#### [DATA UNDER STUDY]
--- START ---

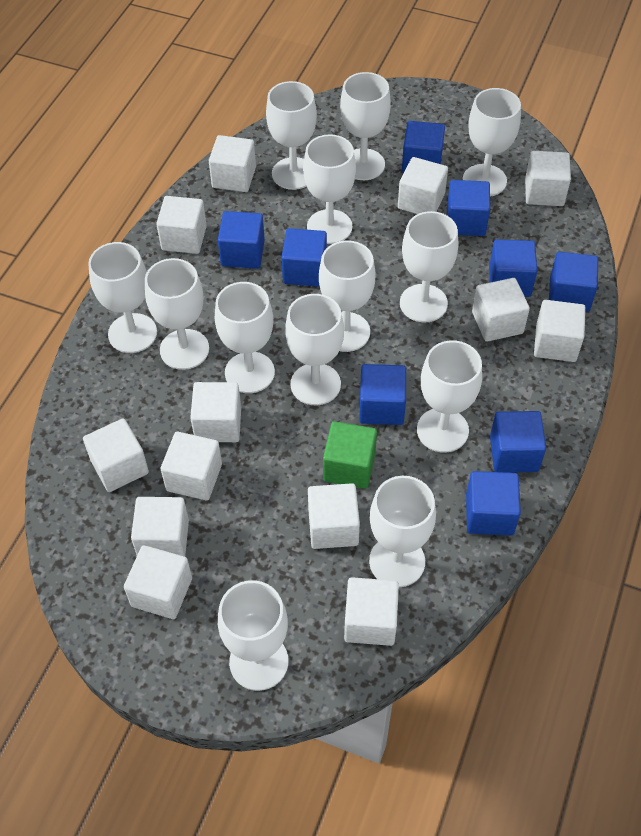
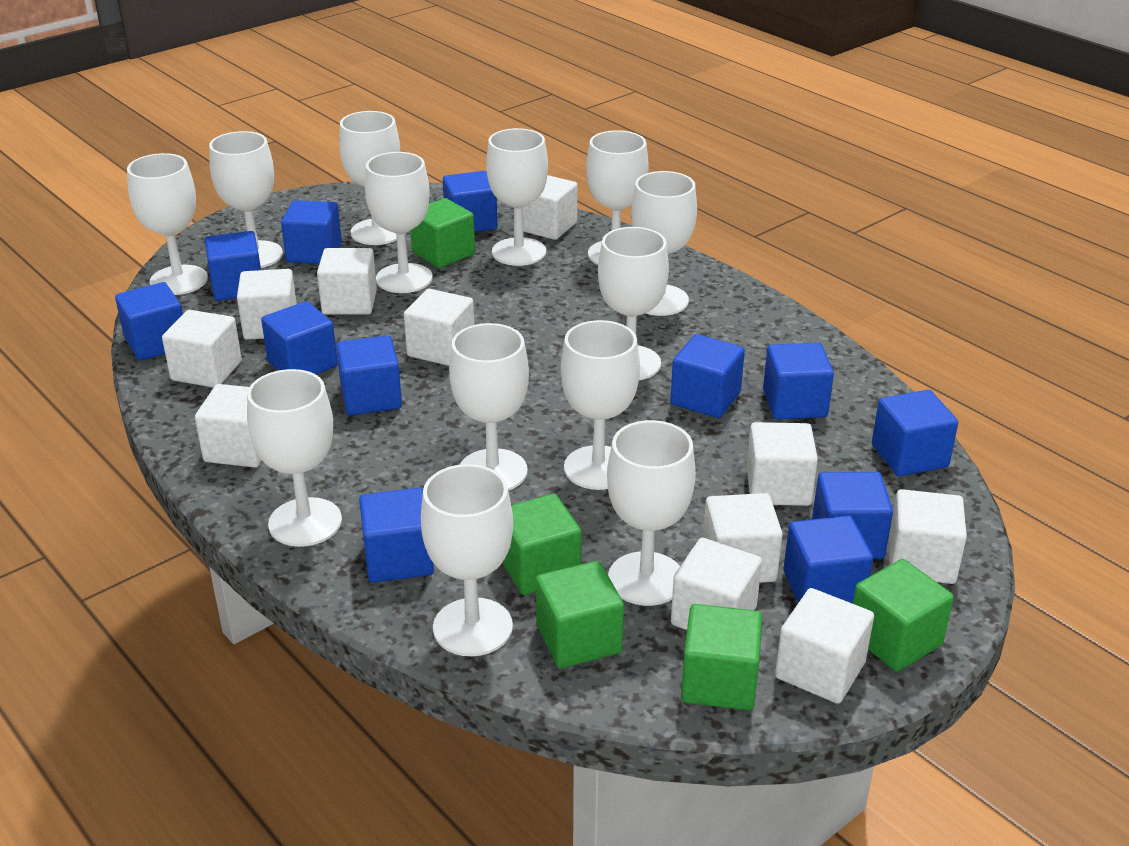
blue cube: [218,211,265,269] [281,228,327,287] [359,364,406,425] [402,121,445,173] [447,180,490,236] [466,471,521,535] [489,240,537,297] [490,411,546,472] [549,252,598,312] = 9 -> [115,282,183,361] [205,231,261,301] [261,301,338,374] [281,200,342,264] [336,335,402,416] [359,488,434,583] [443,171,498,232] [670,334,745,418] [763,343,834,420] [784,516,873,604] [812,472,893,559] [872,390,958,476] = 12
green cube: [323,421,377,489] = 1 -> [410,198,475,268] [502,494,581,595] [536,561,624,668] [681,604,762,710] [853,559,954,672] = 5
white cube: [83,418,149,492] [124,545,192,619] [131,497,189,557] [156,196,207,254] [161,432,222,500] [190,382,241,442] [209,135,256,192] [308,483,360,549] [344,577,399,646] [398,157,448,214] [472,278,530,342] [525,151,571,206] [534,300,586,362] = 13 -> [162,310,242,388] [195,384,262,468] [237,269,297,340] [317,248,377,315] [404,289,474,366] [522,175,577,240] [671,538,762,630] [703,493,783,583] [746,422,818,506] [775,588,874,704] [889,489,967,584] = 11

--- END ---
--- START ---

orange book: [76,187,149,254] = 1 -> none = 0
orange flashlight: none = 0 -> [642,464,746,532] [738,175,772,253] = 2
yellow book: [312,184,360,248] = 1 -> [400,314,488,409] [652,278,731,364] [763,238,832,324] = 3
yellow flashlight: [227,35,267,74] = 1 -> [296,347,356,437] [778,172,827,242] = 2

--- END ---

#### [DESCRIPTION OF THE TASK]
Output should match, line for line, the stretch of the material above from the line holding "blue cube: [218,211,265,269]" through the line holding "green cube: [323,421,377,489]".

#### [RESULT OF THE EXERCISE]
blue cube: [218,211,265,269] [281,228,327,287] [359,364,406,425] [402,121,445,173] [447,180,490,236] [466,471,521,535] [489,240,537,297] [490,411,546,472] [549,252,598,312] = 9 -> [115,282,183,361] [205,231,261,301] [261,301,338,374] [281,200,342,264] [336,335,402,416] [359,488,434,583] [443,171,498,232] [670,334,745,418] [763,343,834,420] [784,516,873,604] [812,472,893,559] [872,390,958,476] = 12
green cube: [323,421,377,489] = 1 -> [410,198,475,268] [502,494,581,595] [536,561,624,668] [681,604,762,710] [853,559,954,672] = 5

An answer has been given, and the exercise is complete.